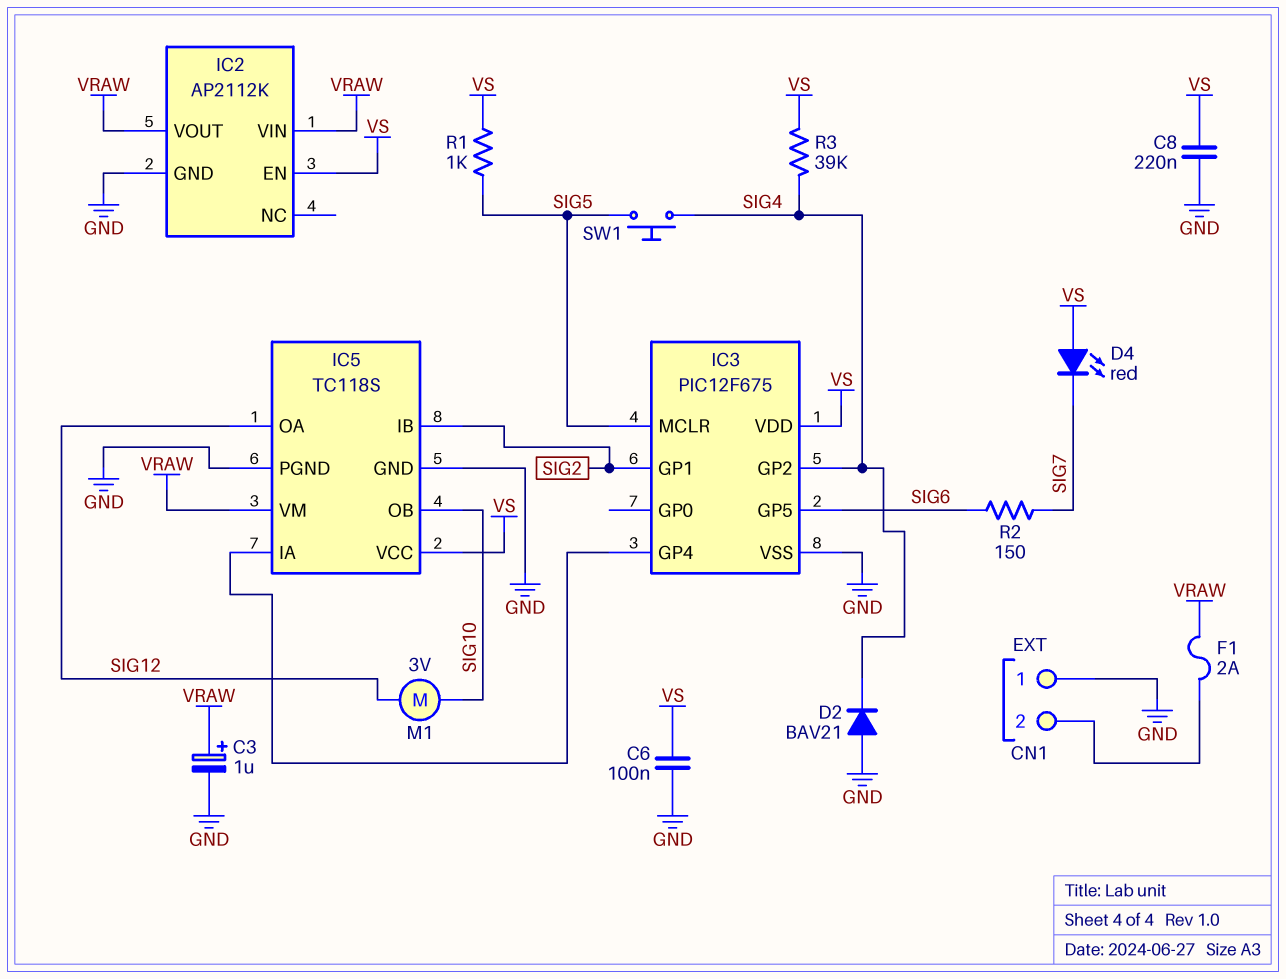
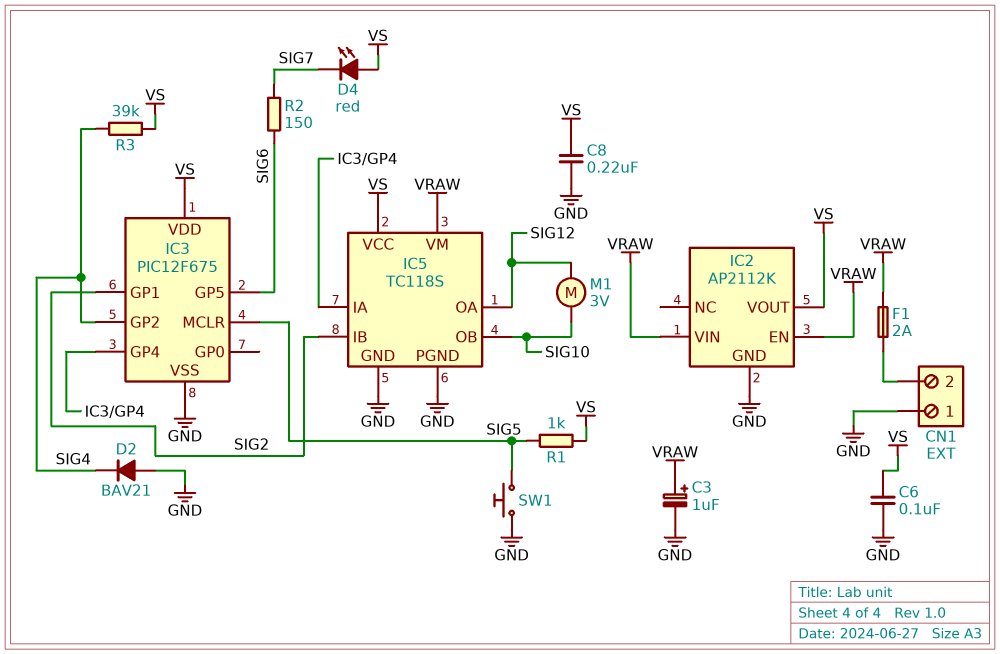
IC2 pin EN: VS -> VRAW
IC2 pin VOUT: VRAW -> VS
SW1: button (SIG4, SIG5) -> button (GND, SIG5)

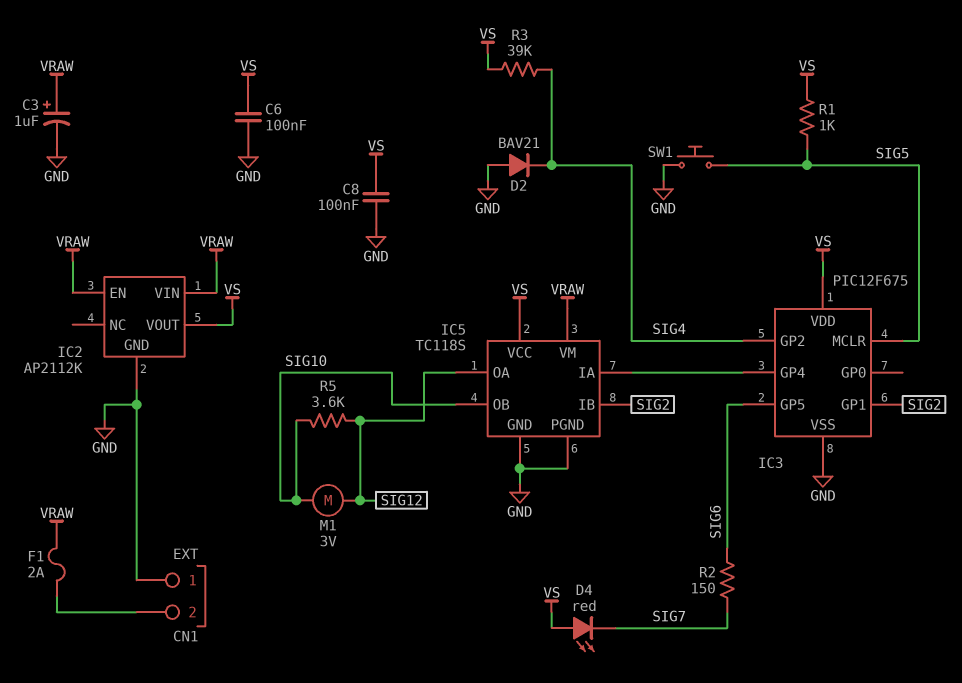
C8: 220nF (GND, VS) -> 100nF (GND, VS)
R5: none -> 3.6k (SIG10, SIG12)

════════════════════

**What to do**:
What is needed is an exact copy of the entries above, with no images in it.

**Task response**:
IC2 pin EN: VS -> VRAW
IC2 pin VOUT: VRAW -> VS
SW1: button (SIG4, SIG5) -> button (GND, SIG5)

C8: 220nF (GND, VS) -> 100nF (GND, VS)
R5: none -> 3.6k (SIG10, SIG12)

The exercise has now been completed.